### Dataset records:
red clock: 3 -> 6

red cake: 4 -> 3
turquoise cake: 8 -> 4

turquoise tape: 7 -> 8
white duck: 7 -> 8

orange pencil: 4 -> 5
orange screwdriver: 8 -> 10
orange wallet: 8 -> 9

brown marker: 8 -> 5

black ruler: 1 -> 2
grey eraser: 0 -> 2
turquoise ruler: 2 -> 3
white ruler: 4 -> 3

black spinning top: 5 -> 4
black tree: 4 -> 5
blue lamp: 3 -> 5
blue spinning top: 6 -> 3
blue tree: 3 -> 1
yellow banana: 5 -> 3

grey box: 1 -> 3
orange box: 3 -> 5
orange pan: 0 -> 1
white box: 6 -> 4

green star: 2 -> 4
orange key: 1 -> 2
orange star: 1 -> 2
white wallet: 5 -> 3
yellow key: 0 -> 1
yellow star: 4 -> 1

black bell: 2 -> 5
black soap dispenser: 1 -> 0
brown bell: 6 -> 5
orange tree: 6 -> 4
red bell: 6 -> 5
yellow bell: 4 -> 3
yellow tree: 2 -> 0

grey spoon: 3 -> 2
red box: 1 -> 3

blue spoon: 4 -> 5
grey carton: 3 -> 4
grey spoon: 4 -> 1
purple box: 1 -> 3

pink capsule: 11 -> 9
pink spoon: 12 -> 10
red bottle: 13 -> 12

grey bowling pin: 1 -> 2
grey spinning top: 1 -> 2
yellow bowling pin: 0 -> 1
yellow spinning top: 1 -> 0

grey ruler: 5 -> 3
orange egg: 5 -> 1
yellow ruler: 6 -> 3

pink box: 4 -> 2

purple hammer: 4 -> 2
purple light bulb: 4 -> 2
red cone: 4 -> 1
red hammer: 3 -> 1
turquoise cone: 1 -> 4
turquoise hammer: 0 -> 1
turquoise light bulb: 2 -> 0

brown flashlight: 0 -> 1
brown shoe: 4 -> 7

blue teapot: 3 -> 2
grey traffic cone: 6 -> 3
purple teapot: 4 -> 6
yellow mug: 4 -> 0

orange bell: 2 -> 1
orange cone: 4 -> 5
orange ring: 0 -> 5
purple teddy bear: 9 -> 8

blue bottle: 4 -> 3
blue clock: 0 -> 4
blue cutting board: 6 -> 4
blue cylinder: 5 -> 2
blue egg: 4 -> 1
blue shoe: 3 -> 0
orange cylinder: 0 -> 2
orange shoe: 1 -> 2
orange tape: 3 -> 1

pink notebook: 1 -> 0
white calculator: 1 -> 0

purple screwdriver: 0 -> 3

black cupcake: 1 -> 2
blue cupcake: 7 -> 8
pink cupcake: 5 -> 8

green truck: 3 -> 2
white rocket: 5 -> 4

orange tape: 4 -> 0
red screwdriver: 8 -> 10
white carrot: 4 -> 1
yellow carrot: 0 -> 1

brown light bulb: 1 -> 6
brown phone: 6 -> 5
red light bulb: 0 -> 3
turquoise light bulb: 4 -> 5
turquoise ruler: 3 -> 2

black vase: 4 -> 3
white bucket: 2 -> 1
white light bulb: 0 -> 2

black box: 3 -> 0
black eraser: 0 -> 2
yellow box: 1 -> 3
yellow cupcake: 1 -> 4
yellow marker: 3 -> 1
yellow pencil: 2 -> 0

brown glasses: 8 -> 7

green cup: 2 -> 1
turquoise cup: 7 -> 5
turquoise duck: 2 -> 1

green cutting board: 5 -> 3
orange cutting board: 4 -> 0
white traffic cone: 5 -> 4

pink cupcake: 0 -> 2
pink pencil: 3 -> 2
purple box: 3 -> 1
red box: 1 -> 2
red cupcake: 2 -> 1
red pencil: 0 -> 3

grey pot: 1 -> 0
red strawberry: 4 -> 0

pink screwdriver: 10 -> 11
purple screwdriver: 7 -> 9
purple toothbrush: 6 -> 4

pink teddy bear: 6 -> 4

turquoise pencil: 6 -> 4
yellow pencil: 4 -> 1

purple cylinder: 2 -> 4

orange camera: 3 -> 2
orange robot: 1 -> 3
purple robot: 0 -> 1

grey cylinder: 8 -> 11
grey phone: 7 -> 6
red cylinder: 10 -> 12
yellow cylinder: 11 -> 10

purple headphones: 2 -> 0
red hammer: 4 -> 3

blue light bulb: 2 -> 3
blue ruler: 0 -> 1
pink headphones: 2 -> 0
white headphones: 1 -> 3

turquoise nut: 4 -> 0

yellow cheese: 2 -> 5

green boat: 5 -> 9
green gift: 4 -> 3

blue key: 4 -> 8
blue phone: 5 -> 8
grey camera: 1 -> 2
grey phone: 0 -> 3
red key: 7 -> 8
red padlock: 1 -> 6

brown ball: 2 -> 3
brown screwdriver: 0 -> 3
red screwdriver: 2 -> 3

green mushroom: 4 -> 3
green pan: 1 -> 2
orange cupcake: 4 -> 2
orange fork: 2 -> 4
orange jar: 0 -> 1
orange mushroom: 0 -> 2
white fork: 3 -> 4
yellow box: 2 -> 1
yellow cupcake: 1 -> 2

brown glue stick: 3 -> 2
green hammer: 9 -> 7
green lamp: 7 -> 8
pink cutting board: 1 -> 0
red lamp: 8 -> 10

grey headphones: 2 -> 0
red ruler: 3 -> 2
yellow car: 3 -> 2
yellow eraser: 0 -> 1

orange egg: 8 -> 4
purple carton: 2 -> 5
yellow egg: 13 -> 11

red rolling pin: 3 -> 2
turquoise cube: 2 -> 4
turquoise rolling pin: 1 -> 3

### Exercise:
Set down the whole listing again, exactly as shown above.

### Exercise output:
red clock: 3 -> 6

red cake: 4 -> 3
turquoise cake: 8 -> 4

turquoise tape: 7 -> 8
white duck: 7 -> 8

orange pencil: 4 -> 5
orange screwdriver: 8 -> 10
orange wallet: 8 -> 9

brown marker: 8 -> 5

black ruler: 1 -> 2
grey eraser: 0 -> 2
turquoise ruler: 2 -> 3
white ruler: 4 -> 3

black spinning top: 5 -> 4
black tree: 4 -> 5
blue lamp: 3 -> 5
blue spinning top: 6 -> 3
blue tree: 3 -> 1
yellow banana: 5 -> 3

grey box: 1 -> 3
orange box: 3 -> 5
orange pan: 0 -> 1
white box: 6 -> 4

green star: 2 -> 4
orange key: 1 -> 2
orange star: 1 -> 2
white wallet: 5 -> 3
yellow key: 0 -> 1
yellow star: 4 -> 1

black bell: 2 -> 5
black soap dispenser: 1 -> 0
brown bell: 6 -> 5
orange tree: 6 -> 4
red bell: 6 -> 5
yellow bell: 4 -> 3
yellow tree: 2 -> 0

grey spoon: 3 -> 2
red box: 1 -> 3

blue spoon: 4 -> 5
grey carton: 3 -> 4
grey spoon: 4 -> 1
purple box: 1 -> 3

pink capsule: 11 -> 9
pink spoon: 12 -> 10
red bottle: 13 -> 12

grey bowling pin: 1 -> 2
grey spinning top: 1 -> 2
yellow bowling pin: 0 -> 1
yellow spinning top: 1 -> 0

grey ruler: 5 -> 3
orange egg: 5 -> 1
yellow ruler: 6 -> 3

pink box: 4 -> 2

purple hammer: 4 -> 2
purple light bulb: 4 -> 2
red cone: 4 -> 1
red hammer: 3 -> 1
turquoise cone: 1 -> 4
turquoise hammer: 0 -> 1
turquoise light bulb: 2 -> 0

brown flashlight: 0 -> 1
brown shoe: 4 -> 7

blue teapot: 3 -> 2
grey traffic cone: 6 -> 3
purple teapot: 4 -> 6
yellow mug: 4 -> 0

orange bell: 2 -> 1
orange cone: 4 -> 5
orange ring: 0 -> 5
purple teddy bear: 9 -> 8

blue bottle: 4 -> 3
blue clock: 0 -> 4
blue cutting board: 6 -> 4
blue cylinder: 5 -> 2
blue egg: 4 -> 1
blue shoe: 3 -> 0
orange cylinder: 0 -> 2
orange shoe: 1 -> 2
orange tape: 3 -> 1

pink notebook: 1 -> 0
white calculator: 1 -> 0

purple screwdriver: 0 -> 3

black cupcake: 1 -> 2
blue cupcake: 7 -> 8
pink cupcake: 5 -> 8

green truck: 3 -> 2
white rocket: 5 -> 4

orange tape: 4 -> 0
red screwdriver: 8 -> 10
white carrot: 4 -> 1
yellow carrot: 0 -> 1

brown light bulb: 1 -> 6
brown phone: 6 -> 5
red light bulb: 0 -> 3
turquoise light bulb: 4 -> 5
turquoise ruler: 3 -> 2

black vase: 4 -> 3
white bucket: 2 -> 1
white light bulb: 0 -> 2

black box: 3 -> 0
black eraser: 0 -> 2
yellow box: 1 -> 3
yellow cupcake: 1 -> 4
yellow marker: 3 -> 1
yellow pencil: 2 -> 0

brown glasses: 8 -> 7

green cup: 2 -> 1
turquoise cup: 7 -> 5
turquoise duck: 2 -> 1

green cutting board: 5 -> 3
orange cutting board: 4 -> 0
white traffic cone: 5 -> 4

pink cupcake: 0 -> 2
pink pencil: 3 -> 2
purple box: 3 -> 1
red box: 1 -> 2
red cupcake: 2 -> 1
red pencil: 0 -> 3

grey pot: 1 -> 0
red strawberry: 4 -> 0

pink screwdriver: 10 -> 11
purple screwdriver: 7 -> 9
purple toothbrush: 6 -> 4

pink teddy bear: 6 -> 4

turquoise pencil: 6 -> 4
yellow pencil: 4 -> 1

purple cylinder: 2 -> 4

orange camera: 3 -> 2
orange robot: 1 -> 3
purple robot: 0 -> 1

grey cylinder: 8 -> 11
grey phone: 7 -> 6
red cylinder: 10 -> 12
yellow cylinder: 11 -> 10

purple headphones: 2 -> 0
red hammer: 4 -> 3

blue light bulb: 2 -> 3
blue ruler: 0 -> 1
pink headphones: 2 -> 0
white headphones: 1 -> 3

turquoise nut: 4 -> 0

yellow cheese: 2 -> 5

green boat: 5 -> 9
green gift: 4 -> 3

blue key: 4 -> 8
blue phone: 5 -> 8
grey camera: 1 -> 2
grey phone: 0 -> 3
red key: 7 -> 8
red padlock: 1 -> 6

brown ball: 2 -> 3
brown screwdriver: 0 -> 3
red screwdriver: 2 -> 3

green mushroom: 4 -> 3
green pan: 1 -> 2
orange cupcake: 4 -> 2
orange fork: 2 -> 4
orange jar: 0 -> 1
orange mushroom: 0 -> 2
white fork: 3 -> 4
yellow box: 2 -> 1
yellow cupcake: 1 -> 2

brown glue stick: 3 -> 2
green hammer: 9 -> 7
green lamp: 7 -> 8
pink cutting board: 1 -> 0
red lamp: 8 -> 10

grey headphones: 2 -> 0
red ruler: 3 -> 2
yellow car: 3 -> 2
yellow eraser: 0 -> 1

orange egg: 8 -> 4
purple carton: 2 -> 5
yellow egg: 13 -> 11

red rolling pin: 3 -> 2
turquoise cube: 2 -> 4
turquoise rolling pin: 1 -> 3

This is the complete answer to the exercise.